PROVIDED RECORDS
____
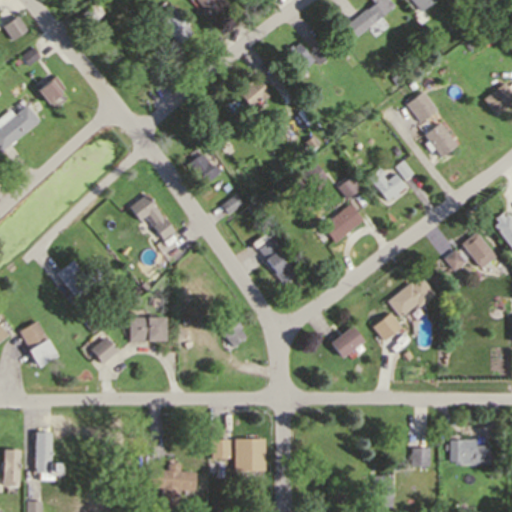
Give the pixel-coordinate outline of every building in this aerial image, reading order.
[(221,0),(225,4),(207,18),(192,0),(221,0)] [(387,0),(391,5),(351,36),(341,23),(370,1),(369,0),(387,0)] [(430,0),(416,11),(408,0),(430,0)] [(75,16),(94,2),(102,13),(82,27),(75,16)] [(176,42),(154,15),(169,3),(191,30),(176,42)] [(9,40),(0,25),(15,15),(25,30),(9,40)] [(467,33),(459,39),(453,30),(461,24),(467,33)] [(468,38),(472,45),(464,49),(461,43),(468,38)] [(294,74),(279,56),(295,42),(310,60),(294,74)] [(317,44),(325,55),(315,63),(307,52),(317,44)] [(37,56),(26,65),(17,55),(29,45),(37,56)] [(400,80),(393,85),(387,76),(395,72),(400,80)] [(61,88),(56,91),(58,94),(47,102),(35,86),(52,74),(61,88)] [(253,78),(267,94),(260,100),(258,97),(247,106),(236,92),(253,78)] [(406,84),(411,80),(414,86),(409,89),(406,84)] [(501,81),(511,95),(511,101),(494,115),(480,96),(501,81)] [(403,103),(420,91),(433,110),(415,122),(403,103)] [(37,120),(0,150),(0,113),(7,108),(12,114),(24,104),(37,120)] [(437,122),(452,144),(435,156),(420,135),(437,122)] [(310,134),(315,143),(307,149),(301,140),(310,134)] [(185,162),(200,151),(215,172),(201,183),(185,162)] [(323,175),(306,188),(295,174),(312,161),(323,175)] [(413,175),(402,161),(394,167),(404,181),(413,175)] [(366,176),(375,170),(383,181),(394,172),(403,184),(383,199),(366,176)] [(342,200),(331,186),(351,171),(361,185),(342,200)] [(170,230),(159,238),(143,216),(137,221),(126,206),(143,193),(170,230)] [(219,203),(233,193),(240,204),(226,213),(219,203)] [(360,219),(330,242),(317,224),(347,202),(360,219)] [(511,251),(511,252),(490,224),(494,221),(491,217),(497,212),(500,217),(505,213),(511,222),(511,251)] [(472,232),(491,254),(478,265),(459,242),(472,232)] [(257,246),(269,237),(294,270),(281,280),(264,258),(265,257),(257,246)] [(451,249),(461,261),(450,269),(441,257),(451,249)] [(54,272),(69,260),(81,275),(92,266),(99,275),(74,294),(68,285),(65,287),(54,272)] [(383,300),(407,281),(409,284),(418,277),(431,294),(415,306),(412,303),(396,316),(383,300)] [(106,318),(102,310),(108,307),(112,314),(106,318)] [(91,312),(100,324),(89,333),(80,320),(91,312)] [(371,327),(382,341),(400,328),(389,313),(371,327)] [(163,339),(127,340),(126,315),(163,315),(163,339)] [(419,315),(430,336),(413,344),(402,324),(419,315)] [(230,346),(218,329),(233,318),(240,327),(237,329),(243,337),(230,346)] [(53,356),(36,365),(16,328),(33,319),(53,356)] [(328,341),(349,325),(361,340),(340,356),(328,341)] [(100,337),(89,346),(85,342),(96,332),(100,337)] [(114,350),(99,363),(88,350),(103,337),(114,350)] [(227,372),(208,372),(208,358),(227,358),(227,372)] [(32,472),(32,431),(49,431),(48,472),(32,472)] [(262,470),(232,470),(231,438),(261,437),(262,470)] [(226,457),(208,457),(208,438),(226,438),(226,457)] [(487,462),(445,463),(445,438),(472,438),(472,445),(486,445),(487,462)] [(425,464),(407,464),(407,445),(425,445),(425,464)] [(17,484),(0,483),(0,451),(18,452),(17,484)] [(176,470),(191,471),(190,489),(174,488),(172,503),(157,502),(158,487),(146,486),(148,468),(164,469),(165,462),(176,463),(176,470)] [(389,472),(388,506),(369,506),(369,472),(389,472)] [(39,511),(24,511),(24,500),(39,500),(39,511)]
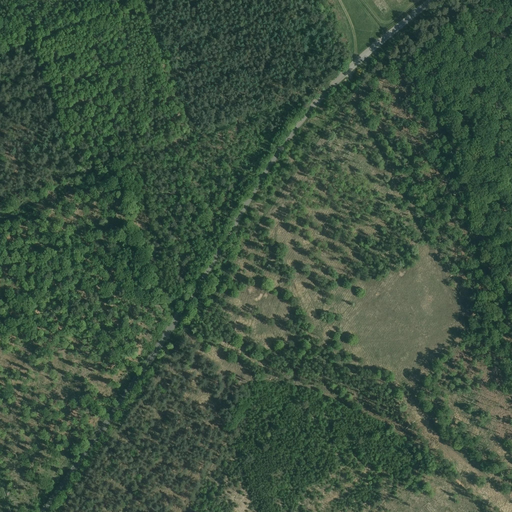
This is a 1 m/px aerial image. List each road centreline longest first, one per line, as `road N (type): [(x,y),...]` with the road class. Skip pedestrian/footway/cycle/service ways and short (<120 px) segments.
road 1 (unclassified): [(43,511),(286,137),(355,60),(431,0)]
road 2 (track): [(143,0),(0,54)]
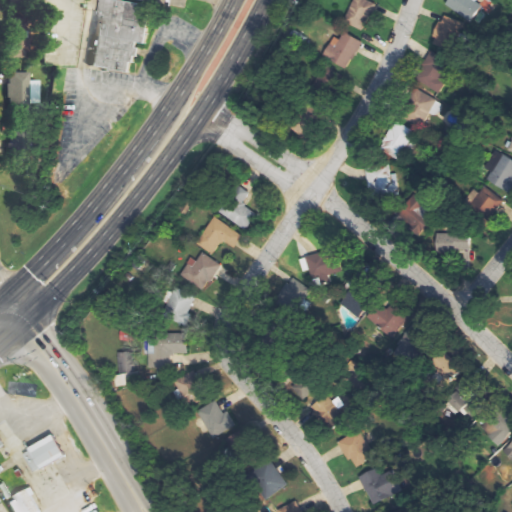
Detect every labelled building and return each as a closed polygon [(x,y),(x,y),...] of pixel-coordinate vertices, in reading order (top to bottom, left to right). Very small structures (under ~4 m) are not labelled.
[(101,0),(92,67),(133,73),(138,43),(146,44),(151,5),(116,0),(101,0)] [(380,4),(371,0),(355,0),(344,21),(366,32),(380,4)] [(449,0),(446,6),(473,22),(484,4),(476,0),(449,0)] [(454,51),(464,23),(443,15),(433,44),(454,51)] [(7,58),(21,58),(22,18),(8,17),(7,58)] [(340,40),(334,36),(324,57),(349,69),(363,41),(344,32),(340,40)] [(416,80),(440,92),(454,64),(430,52),(416,80)] [(29,72),(8,72),(7,113),(28,113),(29,72)] [(404,116),(426,124),(430,113),(437,115),(442,104),(436,102),(438,97),(414,88),(404,116)] [(30,120),(9,119),(8,162),(29,163),(30,120)] [(382,151),(403,160),(415,130),(395,121),(382,151)] [(493,171),(488,181),(511,191),(511,158),(496,151),(488,168),(493,171)] [(388,197),(401,185),(379,161),(366,173),(388,197)] [(220,212),(249,230),(260,213),(244,204),(252,192),(237,184),(220,212)] [(482,193),(475,189),(466,204),(491,219),(504,198),(486,187),(482,193)] [(399,212),(419,232),(431,221),(425,216),(432,210),(417,195),(399,212)] [(215,255),(224,241),(236,248),(245,235),(216,217),(199,244),(215,255)] [(472,252),(471,232),(437,233),(438,252),(472,252)] [(330,282),(328,274),(333,273),(329,251),(307,255),(312,280),(321,278),(322,284),(330,282)] [(192,257),(182,276),(209,290),(223,263),(204,253),(200,261),(192,257)] [(288,306),(311,293),(302,278),(280,290),(288,306)] [(187,324),(198,295),(174,286),(162,315),(187,324)] [(359,317),(372,299),(354,286),(340,304),(359,317)] [(409,323),(392,304),(384,312),(379,306),(369,315),(391,340),(409,323)] [(189,334),(150,333),(149,368),(171,368),(172,353),(189,354),(189,334)] [(117,385),(138,383),(136,351),(119,352),(120,375),(116,375),(117,385)] [(457,362),(445,351),(433,364),(445,375),(457,362)] [(177,380),(190,405),(208,396),(194,371),(177,380)] [(293,381),(318,423),(325,418),(331,428),(346,420),(329,391),(322,395),(308,372),(293,381)] [(470,402),(458,390),(448,400),(459,412),(470,402)] [(217,438),(236,425),(218,399),(199,412),(217,438)] [(375,456),(360,430),(340,441),(354,467),(375,456)] [(19,452),(29,474),(63,457),(52,436),(19,452)] [(267,499),(288,486),(272,459),(251,472),(267,499)] [(360,476),(374,505),(401,491),(392,471),(382,476),(378,467),(360,476)] [(7,511),(37,511),(39,511),(26,488),(2,503),(7,511)] [(278,510),(279,511),(303,511),(298,501),(278,510)]
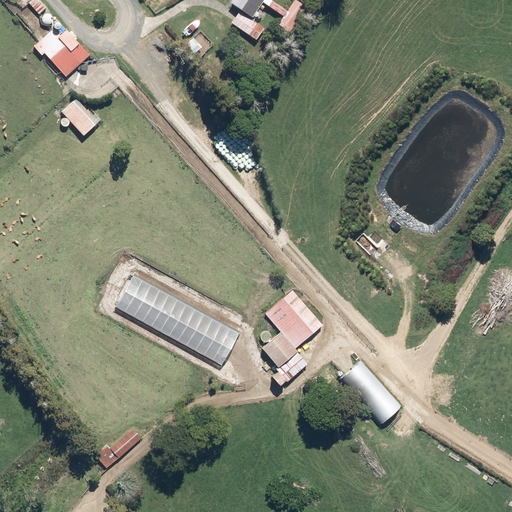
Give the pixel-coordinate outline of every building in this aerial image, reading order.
[(262,0),(230,0),(228,4),(239,11),(231,24),(254,39),(261,28),(249,20),(262,0)] [(306,8),(294,0),(292,0),(278,22),(291,30),(306,8)] [(54,31),(37,46),(65,76),(88,55),(64,29),(58,35),(54,31)] [(82,135),(99,119),(93,112),(90,114),(75,97),(60,111),(82,135)] [(237,331),(132,274),(114,306),(219,363),(237,331)] [(277,383),(284,376),(287,380),(306,363),(296,351),(284,361),(281,359),(321,324),(291,290),(264,313),(279,331),(261,347),(278,367),(270,375),(277,383)] [(353,399),(356,396),(380,422),(399,405),(357,361),(339,378),(353,393),(350,396),(353,399)] [(106,450),(114,460),(140,437),(131,427),(106,450)]
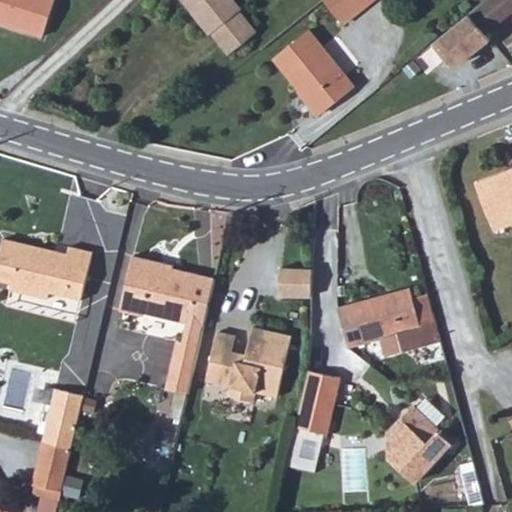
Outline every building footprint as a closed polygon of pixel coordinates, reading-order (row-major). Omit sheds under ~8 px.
[(52,0),(0,0),(0,21),(41,34),(52,0)] [(238,0),(186,0),(223,48),(256,23),(238,0)] [(325,0),(337,16),(358,0),(325,0)] [(511,0),(474,0),(466,6),(482,26),(511,4),(511,0)] [(463,17),(426,48),(447,72),(484,41),(463,17)] [(299,25),(263,51),(287,83),(293,80),(310,102),(341,79),(299,25)] [(511,171),(486,181),(506,229),(511,226),(511,171)] [(43,240),(44,232),(0,221),(0,266),(7,268),(6,277),(41,285),(44,276),(77,285),(89,236),(60,229),(58,235),(57,243),(43,240)] [(58,235),(44,232),(43,240),(57,243),(58,235)] [(206,300),(213,275),(171,266),(172,261),(130,251),(116,308),(141,313),(145,312),(190,322),(194,298),(206,300)] [(201,324),(206,300),(194,298),(190,322),(201,324)] [(447,353),(434,304),(414,309),(411,298),(340,317),(350,357),(381,349),(387,367),(447,353)] [(255,390),(273,395),(289,335),(251,327),(244,352),(242,362),(227,358),(229,350),(233,331),(216,326),(202,377),(230,383),(226,395),(250,402),(255,390)] [(242,362),(244,352),(229,350),(227,358),(242,362)] [(65,432),(79,378),(51,371),(37,426),(65,432)] [(335,384),(306,377),(301,401),(293,435),(322,443),(335,384)] [(418,407),(393,435),(394,462),(420,485),(458,443),(418,407)] [(52,495),(65,432),(37,426),(26,469),(34,472),(32,477),(47,480),(43,492),(52,495)]
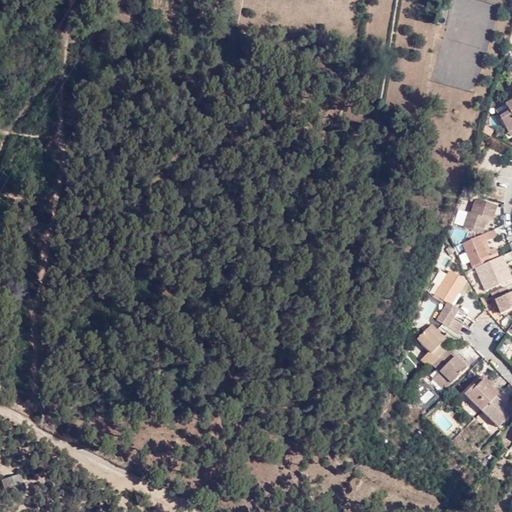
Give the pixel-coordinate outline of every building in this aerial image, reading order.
[(511,114),(507,107),(498,114),(508,130),(511,127),(511,114)] [(307,129),(299,124),(295,129),(302,134),(307,129)] [(477,187),(467,184),(464,192),(474,196),(477,187)] [(497,202),(476,194),(469,213),(467,212),(462,224),(482,230),(488,214),(492,216),(497,202)] [(495,226),(462,240),(473,265),(476,263),(499,254),(495,244),(490,246),(485,248),(482,240),(486,238),(497,233),(495,226)] [(490,246),(486,238),(482,240),(485,248),(490,246)] [(511,275),(511,272),(503,252),(499,254),(476,263),(487,287),(511,275)] [(442,283),(437,291),(447,298),(454,302),(468,278),(452,267),(449,272),(442,283)] [(442,283),(449,272),(443,268),(436,279),(442,283)] [(507,285),(491,292),(494,299),(497,298),(503,312),(511,308),(511,290),(509,292),(507,285)] [(437,316),(457,329),(469,311),(454,302),(447,298),(437,316)] [(452,381),(469,365),(462,357),(452,343),(450,345),(445,340),(449,336),(434,321),(418,337),(431,349),(423,356),(430,363),(433,361),(440,368),(452,381)] [(462,357),(469,365),(473,361),(466,354),(462,357)] [(452,381),(440,368),(433,375),(445,387),(452,381)] [(511,408),(504,401),(507,397),(510,393),(504,387),(502,388),(495,382),(492,385),(484,377),(477,384),(474,382),(466,389),(500,423),(511,411),(511,408)] [(425,403),(435,393),(422,381),(413,391),(425,403)] [(7,481),(6,483),(5,488),(7,494),(11,496),(16,496),(18,494),(20,492),(21,490),(22,487),(21,485),(20,482),(17,480),(14,479),(10,480),(7,481)]
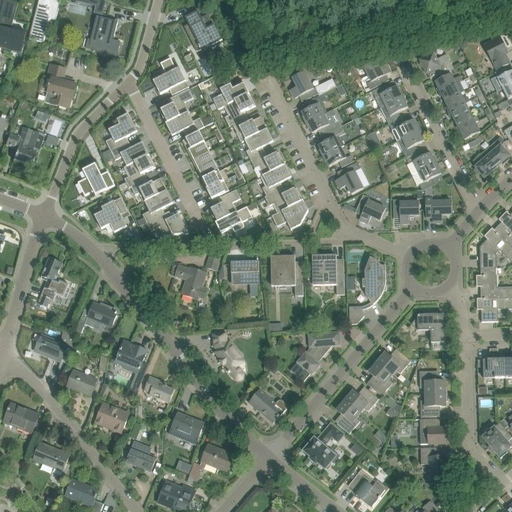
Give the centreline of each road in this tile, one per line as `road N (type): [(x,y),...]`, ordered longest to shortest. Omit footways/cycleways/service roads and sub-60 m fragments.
road 1 (tertiary): [(268,458),(211,400),(95,253),(43,215)]
road 2 (unclassified): [(268,458),(414,285)]
road 3 (residential): [(137,511),(2,350)]
road 4 (residential): [(360,236),(339,225),(268,80)]
road 5 (residential): [(129,81),(203,235)]
road 6 (residential): [(478,211),(401,61)]
road 7 (residential): [(43,215),(74,136),(129,81)]
road 8 (unclassified): [(504,482),(473,453),(466,336)]
road 9 (residential): [(43,215),(2,350)]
____
WORK TO BE COMPLETED
Copy the listing word for word from the line with "This is a 1" up to and including the line with "road 2 (track): [(143,0),(0,54)]".

THE ANSWER
This is a 1 m/px aerial image. List each road centreline longest first, one per line, as `road N (type): [(x,y),...]` with the road class. Skip pedestrian/footway/cycle/service ways and short (<120 px) segments.
road 1 (unclassified): [(43,511),(286,137),(355,60),(431,0)]
road 2 (track): [(143,0),(0,54)]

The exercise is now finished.